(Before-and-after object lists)
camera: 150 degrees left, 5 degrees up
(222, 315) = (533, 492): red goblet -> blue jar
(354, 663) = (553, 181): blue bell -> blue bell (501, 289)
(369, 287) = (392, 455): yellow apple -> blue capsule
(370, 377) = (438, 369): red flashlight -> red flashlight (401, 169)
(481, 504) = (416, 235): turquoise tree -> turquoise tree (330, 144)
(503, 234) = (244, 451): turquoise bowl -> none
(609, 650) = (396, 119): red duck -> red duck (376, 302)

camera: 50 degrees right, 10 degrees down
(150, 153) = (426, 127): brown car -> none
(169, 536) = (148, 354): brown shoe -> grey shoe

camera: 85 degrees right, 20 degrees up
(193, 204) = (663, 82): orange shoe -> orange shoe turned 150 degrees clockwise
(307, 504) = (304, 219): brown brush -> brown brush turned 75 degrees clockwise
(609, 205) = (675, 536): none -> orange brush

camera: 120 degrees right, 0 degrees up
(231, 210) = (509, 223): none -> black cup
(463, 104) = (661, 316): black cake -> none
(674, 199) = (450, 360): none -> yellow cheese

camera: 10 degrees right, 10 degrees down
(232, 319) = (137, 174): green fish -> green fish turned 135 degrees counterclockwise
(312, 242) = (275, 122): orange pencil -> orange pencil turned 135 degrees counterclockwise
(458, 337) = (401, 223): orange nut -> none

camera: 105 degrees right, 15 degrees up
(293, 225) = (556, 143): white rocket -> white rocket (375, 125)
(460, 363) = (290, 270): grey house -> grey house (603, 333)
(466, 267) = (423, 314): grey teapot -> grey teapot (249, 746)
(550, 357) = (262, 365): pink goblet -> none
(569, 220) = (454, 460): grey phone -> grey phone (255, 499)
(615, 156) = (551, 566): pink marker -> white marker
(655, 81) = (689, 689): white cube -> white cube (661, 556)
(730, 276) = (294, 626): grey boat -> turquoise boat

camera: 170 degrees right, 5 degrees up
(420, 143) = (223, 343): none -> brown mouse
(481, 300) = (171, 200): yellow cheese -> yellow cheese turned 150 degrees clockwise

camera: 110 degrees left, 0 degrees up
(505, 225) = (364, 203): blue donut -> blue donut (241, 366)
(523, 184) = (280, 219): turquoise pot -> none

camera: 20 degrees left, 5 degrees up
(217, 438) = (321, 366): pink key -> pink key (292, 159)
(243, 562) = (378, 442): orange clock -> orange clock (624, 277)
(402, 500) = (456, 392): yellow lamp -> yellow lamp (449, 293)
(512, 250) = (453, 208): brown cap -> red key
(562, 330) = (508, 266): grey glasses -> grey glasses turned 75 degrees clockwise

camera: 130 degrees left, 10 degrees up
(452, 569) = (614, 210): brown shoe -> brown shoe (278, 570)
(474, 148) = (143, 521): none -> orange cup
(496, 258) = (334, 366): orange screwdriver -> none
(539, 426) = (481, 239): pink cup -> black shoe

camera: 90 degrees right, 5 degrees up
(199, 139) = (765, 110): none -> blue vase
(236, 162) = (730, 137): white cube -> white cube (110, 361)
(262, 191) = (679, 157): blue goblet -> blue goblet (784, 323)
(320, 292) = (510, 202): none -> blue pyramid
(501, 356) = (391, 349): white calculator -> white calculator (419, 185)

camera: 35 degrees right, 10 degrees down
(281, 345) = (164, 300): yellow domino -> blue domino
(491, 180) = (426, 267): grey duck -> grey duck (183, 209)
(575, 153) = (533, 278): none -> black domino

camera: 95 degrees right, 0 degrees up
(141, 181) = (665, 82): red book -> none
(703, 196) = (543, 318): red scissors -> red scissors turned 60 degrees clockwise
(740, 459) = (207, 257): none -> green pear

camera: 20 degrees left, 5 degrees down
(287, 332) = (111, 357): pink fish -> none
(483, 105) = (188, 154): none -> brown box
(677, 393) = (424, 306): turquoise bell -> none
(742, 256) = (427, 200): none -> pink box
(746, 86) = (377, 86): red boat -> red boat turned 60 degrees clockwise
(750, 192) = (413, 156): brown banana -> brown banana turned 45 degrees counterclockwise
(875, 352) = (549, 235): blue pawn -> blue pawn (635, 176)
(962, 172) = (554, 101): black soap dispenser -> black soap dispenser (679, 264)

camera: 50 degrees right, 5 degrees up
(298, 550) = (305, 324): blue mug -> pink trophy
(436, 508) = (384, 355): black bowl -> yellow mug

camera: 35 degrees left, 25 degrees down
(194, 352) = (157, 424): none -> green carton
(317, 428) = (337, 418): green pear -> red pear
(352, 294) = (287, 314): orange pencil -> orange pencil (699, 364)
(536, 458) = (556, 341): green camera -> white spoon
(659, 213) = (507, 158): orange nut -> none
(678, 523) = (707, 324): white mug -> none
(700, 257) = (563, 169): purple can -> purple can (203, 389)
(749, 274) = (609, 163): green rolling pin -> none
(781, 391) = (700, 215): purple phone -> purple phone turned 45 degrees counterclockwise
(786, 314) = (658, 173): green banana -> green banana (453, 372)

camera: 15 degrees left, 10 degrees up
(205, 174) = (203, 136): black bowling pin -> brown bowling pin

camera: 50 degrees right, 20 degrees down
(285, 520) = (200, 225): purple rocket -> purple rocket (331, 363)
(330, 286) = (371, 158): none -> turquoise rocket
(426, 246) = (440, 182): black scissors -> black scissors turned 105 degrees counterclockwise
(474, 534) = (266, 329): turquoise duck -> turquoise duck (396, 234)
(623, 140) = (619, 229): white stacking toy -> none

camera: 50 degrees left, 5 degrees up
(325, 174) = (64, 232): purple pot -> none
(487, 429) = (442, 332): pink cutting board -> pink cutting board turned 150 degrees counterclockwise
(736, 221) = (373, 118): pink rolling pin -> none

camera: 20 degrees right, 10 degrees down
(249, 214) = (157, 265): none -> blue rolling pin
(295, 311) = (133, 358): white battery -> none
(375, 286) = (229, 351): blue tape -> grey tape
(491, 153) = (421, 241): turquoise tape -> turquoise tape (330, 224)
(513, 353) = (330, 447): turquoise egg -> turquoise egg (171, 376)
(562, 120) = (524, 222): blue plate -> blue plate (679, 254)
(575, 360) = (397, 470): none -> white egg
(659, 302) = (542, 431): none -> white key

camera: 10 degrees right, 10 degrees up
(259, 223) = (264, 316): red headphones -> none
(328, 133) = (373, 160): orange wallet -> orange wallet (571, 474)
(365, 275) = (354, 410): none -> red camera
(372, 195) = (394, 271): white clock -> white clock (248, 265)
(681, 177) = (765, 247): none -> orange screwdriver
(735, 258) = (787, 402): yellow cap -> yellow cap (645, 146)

ASSIGNED TASK » Retype every record above exactly.

ANSWER TO THE EXERCISE »
camera: 150 degrees left, 5 degrees up
(222, 315) = (533, 492): red goblet -> blue jar
(354, 663) = (553, 181): blue bell -> blue bell (501, 289)
(369, 287) = (392, 455): yellow apple -> blue capsule
(370, 377) = (438, 369): red flashlight -> red flashlight (401, 169)
(481, 504) = (416, 235): turquoise tree -> turquoise tree (330, 144)
(503, 234) = (244, 451): turquoise bowl -> none
(609, 650) = (396, 119): red duck -> red duck (376, 302)

camera: 50 degrees right, 10 degrees down
(150, 153) = (426, 127): brown car -> none
(169, 536) = (148, 354): brown shoe -> grey shoe

camera: 85 degrees right, 20 degrees up
(193, 204) = (663, 82): orange shoe -> orange shoe turned 150 degrees clockwise
(307, 504) = (304, 219): brown brush -> brown brush turned 75 degrees clockwise
(609, 205) = (675, 536): none -> orange brush

camera: 120 degrees right, 0 degrees up
(231, 210) = (509, 223): none -> black cup
(463, 104) = (661, 316): black cake -> none
(674, 199) = (450, 360): none -> yellow cheese

camera: 10 degrees right, 10 degrees down
(232, 319) = (137, 174): green fish -> green fish turned 135 degrees counterclockwise
(312, 242) = (275, 122): orange pencil -> orange pencil turned 135 degrees counterclockwise
(458, 337) = (401, 223): orange nut -> none

camera: 105 degrees right, 15 degrees up
(293, 225) = (556, 143): white rocket -> white rocket (375, 125)
(460, 363) = (290, 270): grey house -> grey house (603, 333)
(466, 267) = (423, 314): grey teapot -> grey teapot (249, 746)
(550, 357) = (262, 365): pink goblet -> none
(569, 220) = (454, 460): grey phone -> grey phone (255, 499)
(615, 156) = (551, 566): pink marker -> white marker
(655, 81) = (689, 689): white cube -> white cube (661, 556)
(730, 276) = (294, 626): grey boat -> turquoise boat

camera: 170 degrees right, 5 degrees up
(420, 143) = (223, 343): none -> brown mouse
(481, 300) = (171, 200): yellow cheese -> yellow cheese turned 150 degrees clockwise

camera: 110 degrees left, 0 degrees up
(505, 225) = (364, 203): blue donut -> blue donut (241, 366)
(523, 184) = (280, 219): turquoise pot -> none

camera: 20 degrees left, 5 degrees up
(217, 438) = (321, 366): pink key -> pink key (292, 159)
(243, 562) = (378, 442): orange clock -> orange clock (624, 277)
(402, 500) = (456, 392): yellow lamp -> yellow lamp (449, 293)
(512, 250) = (453, 208): brown cap -> red key
(562, 330) = (508, 266): grey glasses -> grey glasses turned 75 degrees clockwise

camera: 130 degrees left, 10 degrees up
(452, 569) = (614, 210): brown shoe -> brown shoe (278, 570)
(474, 148) = (143, 521): none -> orange cup
(496, 258) = (334, 366): orange screwdriver -> none
(539, 426) = (481, 239): pink cup -> black shoe

camera: 90 degrees right, 5 degrees up
(199, 139) = (765, 110): none -> blue vase
(236, 162) = (730, 137): white cube -> white cube (110, 361)
(262, 191) = (679, 157): blue goblet -> blue goblet (784, 323)
(320, 292) = (510, 202): none -> blue pyramid
(501, 356) = (391, 349): white calculator -> white calculator (419, 185)

camera: 35 degrees right, 10 degrees down
(281, 345) = (164, 300): yellow domino -> blue domino
(491, 180) = (426, 267): grey duck -> grey duck (183, 209)
(575, 153) = (533, 278): none -> black domino

camera: 95 degrees right, 0 degrees up
(141, 181) = (665, 82): red book -> none
(703, 196) = (543, 318): red scissors -> red scissors turned 60 degrees clockwise
(740, 459) = (207, 257): none -> green pear

camera: 20 degrees left, 5 degrees down
(287, 332) = (111, 357): pink fish -> none
(483, 105) = (188, 154): none -> brown box
(677, 393) = (424, 306): turquoise bell -> none
(742, 256) = (427, 200): none -> pink box
(746, 86) = (377, 86): red boat -> red boat turned 60 degrees clockwise
(750, 192) = (413, 156): brown banana -> brown banana turned 45 degrees counterclockwise
(875, 352) = (549, 235): blue pawn -> blue pawn (635, 176)
(962, 172) = (554, 101): black soap dispenser -> black soap dispenser (679, 264)

camera: 50 degrees right, 5 degrees up
(298, 550) = (305, 324): blue mug -> pink trophy
(436, 508) = (384, 355): black bowl -> yellow mug

camera: 35 degrees left, 25 degrees down
(194, 352) = (157, 424): none -> green carton
(317, 428) = (337, 418): green pear -> red pear
(352, 294) = (287, 314): orange pencil -> orange pencil (699, 364)
(536, 458) = (556, 341): green camera -> white spoon
(659, 213) = (507, 158): orange nut -> none
(678, 523) = (707, 324): white mug -> none
(700, 257) = (563, 169): purple can -> purple can (203, 389)
(749, 274) = (609, 163): green rolling pin -> none
(781, 391) = (700, 215): purple phone -> purple phone turned 45 degrees counterclockwise
(786, 314) = (658, 173): green banana -> green banana (453, 372)

camera: 15 degrees left, 10 degrees up
(205, 174) = (203, 136): black bowling pin -> brown bowling pin

camera: 50 degrees right, 20 degrees down
(285, 520) = (200, 225): purple rocket -> purple rocket (331, 363)
(330, 286) = (371, 158): none -> turquoise rocket
(426, 246) = (440, 182): black scissors -> black scissors turned 105 degrees counterclockwise
(474, 534) = (266, 329): turquoise duck -> turquoise duck (396, 234)
(623, 140) = (619, 229): white stacking toy -> none

camera: 50 degrees left, 5 degrees up
(325, 174) = (64, 232): purple pot -> none
(487, 429) = (442, 332): pink cutting board -> pink cutting board turned 150 degrees counterclockwise
(736, 221) = (373, 118): pink rolling pin -> none

camera: 20 degrees right, 10 degrees down
(249, 214) = (157, 265): none -> blue rolling pin
(295, 311) = (133, 358): white battery -> none
(375, 286) = (229, 351): blue tape -> grey tape
(491, 153) = (421, 241): turquoise tape -> turquoise tape (330, 224)
(513, 353) = (330, 447): turquoise egg -> turquoise egg (171, 376)
(562, 120) = (524, 222): blue plate -> blue plate (679, 254)
(575, 360) = (397, 470): none -> white egg
(659, 302) = (542, 431): none -> white key

camera: 10 degrees right, 10 degrees up
(259, 223) = (264, 316): red headphones -> none
(328, 133) = (373, 160): orange wallet -> orange wallet (571, 474)
(365, 275) = (354, 410): none -> red camera
(372, 195) = (394, 271): white clock -> white clock (248, 265)
(681, 177) = (765, 247): none -> orange screwdriver
(735, 258) = (787, 402): yellow cap -> yellow cap (645, 146)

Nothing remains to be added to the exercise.